WHAT YOU WILL DO
Write the records out again, exactly as they stand below.
_____
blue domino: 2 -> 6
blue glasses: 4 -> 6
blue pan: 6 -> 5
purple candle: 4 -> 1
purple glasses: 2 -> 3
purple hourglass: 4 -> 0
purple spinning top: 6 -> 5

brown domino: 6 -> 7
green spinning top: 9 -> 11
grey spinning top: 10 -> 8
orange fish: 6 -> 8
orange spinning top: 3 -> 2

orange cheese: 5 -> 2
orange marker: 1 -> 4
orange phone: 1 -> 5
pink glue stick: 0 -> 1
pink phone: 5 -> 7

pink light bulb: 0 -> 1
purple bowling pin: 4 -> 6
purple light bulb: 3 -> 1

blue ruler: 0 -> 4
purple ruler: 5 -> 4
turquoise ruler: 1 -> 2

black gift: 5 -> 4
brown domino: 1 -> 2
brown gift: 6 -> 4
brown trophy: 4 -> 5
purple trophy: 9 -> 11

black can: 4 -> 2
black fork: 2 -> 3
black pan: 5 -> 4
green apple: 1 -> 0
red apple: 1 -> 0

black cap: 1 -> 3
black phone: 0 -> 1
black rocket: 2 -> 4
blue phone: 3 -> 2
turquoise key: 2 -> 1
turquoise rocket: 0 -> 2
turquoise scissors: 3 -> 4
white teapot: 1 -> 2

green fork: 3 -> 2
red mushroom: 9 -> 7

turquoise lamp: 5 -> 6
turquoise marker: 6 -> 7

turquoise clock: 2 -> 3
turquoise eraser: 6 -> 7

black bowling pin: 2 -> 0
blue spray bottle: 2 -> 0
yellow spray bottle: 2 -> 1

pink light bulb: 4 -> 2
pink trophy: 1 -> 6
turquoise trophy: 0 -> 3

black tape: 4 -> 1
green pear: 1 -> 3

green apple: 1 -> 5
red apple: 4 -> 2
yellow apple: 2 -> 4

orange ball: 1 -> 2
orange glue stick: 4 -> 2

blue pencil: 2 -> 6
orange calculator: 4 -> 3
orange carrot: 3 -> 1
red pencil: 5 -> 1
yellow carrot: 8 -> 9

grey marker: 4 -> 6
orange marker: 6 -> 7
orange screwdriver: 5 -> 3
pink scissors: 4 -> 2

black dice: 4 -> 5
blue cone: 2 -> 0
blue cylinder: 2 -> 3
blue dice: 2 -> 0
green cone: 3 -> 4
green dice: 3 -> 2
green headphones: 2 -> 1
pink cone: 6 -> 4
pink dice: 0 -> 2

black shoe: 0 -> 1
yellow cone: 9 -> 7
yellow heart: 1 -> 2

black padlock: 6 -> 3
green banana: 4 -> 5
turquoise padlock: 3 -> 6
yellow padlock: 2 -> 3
_____
ANSWER TO THIS PROBLEM
blue domino: 2 -> 6
blue glasses: 4 -> 6
blue pan: 6 -> 5
purple candle: 4 -> 1
purple glasses: 2 -> 3
purple hourglass: 4 -> 0
purple spinning top: 6 -> 5

brown domino: 6 -> 7
green spinning top: 9 -> 11
grey spinning top: 10 -> 8
orange fish: 6 -> 8
orange spinning top: 3 -> 2

orange cheese: 5 -> 2
orange marker: 1 -> 4
orange phone: 1 -> 5
pink glue stick: 0 -> 1
pink phone: 5 -> 7

pink light bulb: 0 -> 1
purple bowling pin: 4 -> 6
purple light bulb: 3 -> 1

blue ruler: 0 -> 4
purple ruler: 5 -> 4
turquoise ruler: 1 -> 2

black gift: 5 -> 4
brown domino: 1 -> 2
brown gift: 6 -> 4
brown trophy: 4 -> 5
purple trophy: 9 -> 11

black can: 4 -> 2
black fork: 2 -> 3
black pan: 5 -> 4
green apple: 1 -> 0
red apple: 1 -> 0

black cap: 1 -> 3
black phone: 0 -> 1
black rocket: 2 -> 4
blue phone: 3 -> 2
turquoise key: 2 -> 1
turquoise rocket: 0 -> 2
turquoise scissors: 3 -> 4
white teapot: 1 -> 2

green fork: 3 -> 2
red mushroom: 9 -> 7

turquoise lamp: 5 -> 6
turquoise marker: 6 -> 7

turquoise clock: 2 -> 3
turquoise eraser: 6 -> 7

black bowling pin: 2 -> 0
blue spray bottle: 2 -> 0
yellow spray bottle: 2 -> 1

pink light bulb: 4 -> 2
pink trophy: 1 -> 6
turquoise trophy: 0 -> 3

black tape: 4 -> 1
green pear: 1 -> 3

green apple: 1 -> 5
red apple: 4 -> 2
yellow apple: 2 -> 4

orange ball: 1 -> 2
orange glue stick: 4 -> 2

blue pencil: 2 -> 6
orange calculator: 4 -> 3
orange carrot: 3 -> 1
red pencil: 5 -> 1
yellow carrot: 8 -> 9

grey marker: 4 -> 6
orange marker: 6 -> 7
orange screwdriver: 5 -> 3
pink scissors: 4 -> 2

black dice: 4 -> 5
blue cone: 2 -> 0
blue cylinder: 2 -> 3
blue dice: 2 -> 0
green cone: 3 -> 4
green dice: 3 -> 2
green headphones: 2 -> 1
pink cone: 6 -> 4
pink dice: 0 -> 2

black shoe: 0 -> 1
yellow cone: 9 -> 7
yellow heart: 1 -> 2

black padlock: 6 -> 3
green banana: 4 -> 5
turquoise padlock: 3 -> 6
yellow padlock: 2 -> 3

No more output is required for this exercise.